◆ JOB: Write out the data below word for word, from its first line through the line that contains "10.21 [272, 95]".
▼▼▼
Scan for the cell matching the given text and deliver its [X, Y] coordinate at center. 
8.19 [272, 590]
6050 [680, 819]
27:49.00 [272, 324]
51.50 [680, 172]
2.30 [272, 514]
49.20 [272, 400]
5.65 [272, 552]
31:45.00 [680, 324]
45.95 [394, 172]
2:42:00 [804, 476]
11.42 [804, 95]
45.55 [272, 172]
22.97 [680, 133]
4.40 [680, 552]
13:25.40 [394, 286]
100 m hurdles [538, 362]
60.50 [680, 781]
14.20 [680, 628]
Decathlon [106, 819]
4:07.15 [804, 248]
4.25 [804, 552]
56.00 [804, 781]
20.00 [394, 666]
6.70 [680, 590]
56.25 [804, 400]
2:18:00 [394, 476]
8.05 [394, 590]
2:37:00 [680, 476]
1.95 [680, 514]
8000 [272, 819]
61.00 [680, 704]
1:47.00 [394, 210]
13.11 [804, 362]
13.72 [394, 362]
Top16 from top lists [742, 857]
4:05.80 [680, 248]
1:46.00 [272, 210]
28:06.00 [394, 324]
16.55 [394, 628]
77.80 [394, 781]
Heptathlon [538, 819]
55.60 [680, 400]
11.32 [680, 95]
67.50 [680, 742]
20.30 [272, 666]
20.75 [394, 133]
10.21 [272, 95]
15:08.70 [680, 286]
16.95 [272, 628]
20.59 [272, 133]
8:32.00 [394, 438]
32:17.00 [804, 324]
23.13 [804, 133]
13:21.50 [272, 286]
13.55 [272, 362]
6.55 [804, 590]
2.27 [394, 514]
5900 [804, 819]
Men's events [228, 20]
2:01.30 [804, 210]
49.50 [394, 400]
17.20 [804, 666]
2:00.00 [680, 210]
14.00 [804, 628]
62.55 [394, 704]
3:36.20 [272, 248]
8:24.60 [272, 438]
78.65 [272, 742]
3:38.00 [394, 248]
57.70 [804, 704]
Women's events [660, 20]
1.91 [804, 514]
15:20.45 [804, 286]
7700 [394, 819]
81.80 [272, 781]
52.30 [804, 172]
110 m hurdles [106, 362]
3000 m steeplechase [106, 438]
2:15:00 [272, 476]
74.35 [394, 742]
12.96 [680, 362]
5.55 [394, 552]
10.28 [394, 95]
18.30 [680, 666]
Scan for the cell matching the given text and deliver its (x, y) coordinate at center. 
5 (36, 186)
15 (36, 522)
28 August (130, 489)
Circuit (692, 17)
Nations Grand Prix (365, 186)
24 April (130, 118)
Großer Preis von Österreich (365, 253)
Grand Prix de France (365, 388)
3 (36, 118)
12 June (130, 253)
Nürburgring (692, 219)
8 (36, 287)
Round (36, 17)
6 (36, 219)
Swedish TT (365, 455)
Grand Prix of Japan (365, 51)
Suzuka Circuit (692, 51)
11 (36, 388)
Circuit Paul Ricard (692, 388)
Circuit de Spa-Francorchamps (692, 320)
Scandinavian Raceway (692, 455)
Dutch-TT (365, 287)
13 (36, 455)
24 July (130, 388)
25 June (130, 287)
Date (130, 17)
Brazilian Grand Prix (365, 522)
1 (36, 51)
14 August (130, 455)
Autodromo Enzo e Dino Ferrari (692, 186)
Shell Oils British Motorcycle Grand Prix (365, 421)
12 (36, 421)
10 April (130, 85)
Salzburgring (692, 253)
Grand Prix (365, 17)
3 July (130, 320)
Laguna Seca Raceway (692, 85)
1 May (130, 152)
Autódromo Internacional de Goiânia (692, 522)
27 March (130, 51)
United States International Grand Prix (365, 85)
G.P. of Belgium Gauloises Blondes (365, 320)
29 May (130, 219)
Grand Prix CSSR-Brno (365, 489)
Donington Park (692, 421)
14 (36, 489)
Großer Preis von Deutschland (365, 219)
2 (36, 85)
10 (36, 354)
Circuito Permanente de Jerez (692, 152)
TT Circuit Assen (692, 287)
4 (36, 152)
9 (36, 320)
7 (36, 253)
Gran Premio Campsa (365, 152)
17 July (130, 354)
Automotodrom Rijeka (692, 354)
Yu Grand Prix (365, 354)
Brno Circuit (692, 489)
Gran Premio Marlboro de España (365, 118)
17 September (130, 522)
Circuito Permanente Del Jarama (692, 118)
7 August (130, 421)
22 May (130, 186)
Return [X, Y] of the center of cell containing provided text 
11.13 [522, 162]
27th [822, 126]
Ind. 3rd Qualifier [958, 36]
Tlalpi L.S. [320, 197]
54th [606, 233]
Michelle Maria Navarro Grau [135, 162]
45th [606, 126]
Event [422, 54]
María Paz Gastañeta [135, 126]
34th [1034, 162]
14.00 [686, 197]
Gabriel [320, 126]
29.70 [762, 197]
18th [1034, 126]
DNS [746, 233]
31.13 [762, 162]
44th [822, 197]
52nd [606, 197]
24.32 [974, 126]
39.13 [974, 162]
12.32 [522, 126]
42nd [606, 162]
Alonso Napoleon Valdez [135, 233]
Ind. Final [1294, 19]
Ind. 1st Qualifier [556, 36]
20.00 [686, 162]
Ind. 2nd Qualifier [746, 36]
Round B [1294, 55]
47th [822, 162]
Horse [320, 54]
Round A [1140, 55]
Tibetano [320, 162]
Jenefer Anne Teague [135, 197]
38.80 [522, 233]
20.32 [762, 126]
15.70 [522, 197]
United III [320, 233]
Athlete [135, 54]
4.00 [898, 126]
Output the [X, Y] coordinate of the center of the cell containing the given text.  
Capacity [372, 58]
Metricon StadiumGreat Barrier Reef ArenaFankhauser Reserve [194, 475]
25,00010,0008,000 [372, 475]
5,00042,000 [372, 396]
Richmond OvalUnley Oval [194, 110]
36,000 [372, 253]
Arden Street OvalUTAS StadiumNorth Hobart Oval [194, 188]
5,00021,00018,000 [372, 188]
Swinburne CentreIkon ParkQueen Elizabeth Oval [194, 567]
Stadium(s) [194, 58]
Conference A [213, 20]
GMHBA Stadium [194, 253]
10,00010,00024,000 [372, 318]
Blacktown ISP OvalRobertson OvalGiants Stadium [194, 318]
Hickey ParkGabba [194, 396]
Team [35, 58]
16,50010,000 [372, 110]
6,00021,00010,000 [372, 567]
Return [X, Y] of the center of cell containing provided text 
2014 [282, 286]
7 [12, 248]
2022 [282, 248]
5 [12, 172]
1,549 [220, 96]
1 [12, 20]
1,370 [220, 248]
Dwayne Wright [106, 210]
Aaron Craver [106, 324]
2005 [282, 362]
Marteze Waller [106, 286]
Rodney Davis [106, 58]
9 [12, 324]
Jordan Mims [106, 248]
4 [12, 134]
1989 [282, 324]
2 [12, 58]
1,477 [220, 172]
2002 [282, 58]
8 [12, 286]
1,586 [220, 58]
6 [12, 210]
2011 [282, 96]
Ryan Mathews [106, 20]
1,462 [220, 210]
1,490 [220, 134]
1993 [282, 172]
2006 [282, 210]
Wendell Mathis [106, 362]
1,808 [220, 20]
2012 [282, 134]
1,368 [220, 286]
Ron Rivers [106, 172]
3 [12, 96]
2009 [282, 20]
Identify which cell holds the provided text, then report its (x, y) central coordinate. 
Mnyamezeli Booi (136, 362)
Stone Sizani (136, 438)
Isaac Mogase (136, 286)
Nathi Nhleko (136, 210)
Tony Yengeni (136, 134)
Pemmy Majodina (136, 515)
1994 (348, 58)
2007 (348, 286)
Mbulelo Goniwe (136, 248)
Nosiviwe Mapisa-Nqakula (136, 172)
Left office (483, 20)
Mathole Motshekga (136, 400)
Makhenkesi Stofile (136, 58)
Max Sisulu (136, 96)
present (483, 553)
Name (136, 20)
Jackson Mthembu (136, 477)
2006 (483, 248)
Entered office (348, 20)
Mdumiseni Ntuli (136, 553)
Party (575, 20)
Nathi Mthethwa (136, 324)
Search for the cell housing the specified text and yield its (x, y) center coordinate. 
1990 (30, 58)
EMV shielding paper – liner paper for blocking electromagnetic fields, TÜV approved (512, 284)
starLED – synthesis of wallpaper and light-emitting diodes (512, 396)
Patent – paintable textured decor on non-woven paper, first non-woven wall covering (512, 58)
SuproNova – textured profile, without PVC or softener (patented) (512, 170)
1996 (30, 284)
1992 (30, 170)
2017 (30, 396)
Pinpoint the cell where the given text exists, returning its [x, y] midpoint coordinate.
▲▲▲
◆ COMPLETED EXERCISE:
Scan for the cell matching the given text and deliver its [X, Y] coordinate at center. 
8.19 [272, 590]
6050 [680, 819]
27:49.00 [272, 324]
51.50 [680, 172]
2.30 [272, 514]
49.20 [272, 400]
5.65 [272, 552]
31:45.00 [680, 324]
45.95 [394, 172]
2:42:00 [804, 476]
11.42 [804, 95]
45.55 [272, 172]
22.97 [680, 133]
4.40 [680, 552]
13:25.40 [394, 286]
100 m hurdles [538, 362]
60.50 [680, 781]
14.20 [680, 628]
Decathlon [106, 819]
4:07.15 [804, 248]
4.25 [804, 552]
56.00 [804, 781]
20.00 [394, 666]
6.70 [680, 590]
56.25 [804, 400]
2:18:00 [394, 476]
8.05 [394, 590]
2:37:00 [680, 476]
1.95 [680, 514]
8000 [272, 819]
61.00 [680, 704]
1:47.00 [394, 210]
13.11 [804, 362]
13.72 [394, 362]
Top16 from top lists [742, 857]
4:05.80 [680, 248]
1:46.00 [272, 210]
28:06.00 [394, 324]
16.55 [394, 628]
77.80 [394, 781]
Heptathlon [538, 819]
55.60 [680, 400]
11.32 [680, 95]
67.50 [680, 742]
20.30 [272, 666]
20.75 [394, 133]
10.21 [272, 95]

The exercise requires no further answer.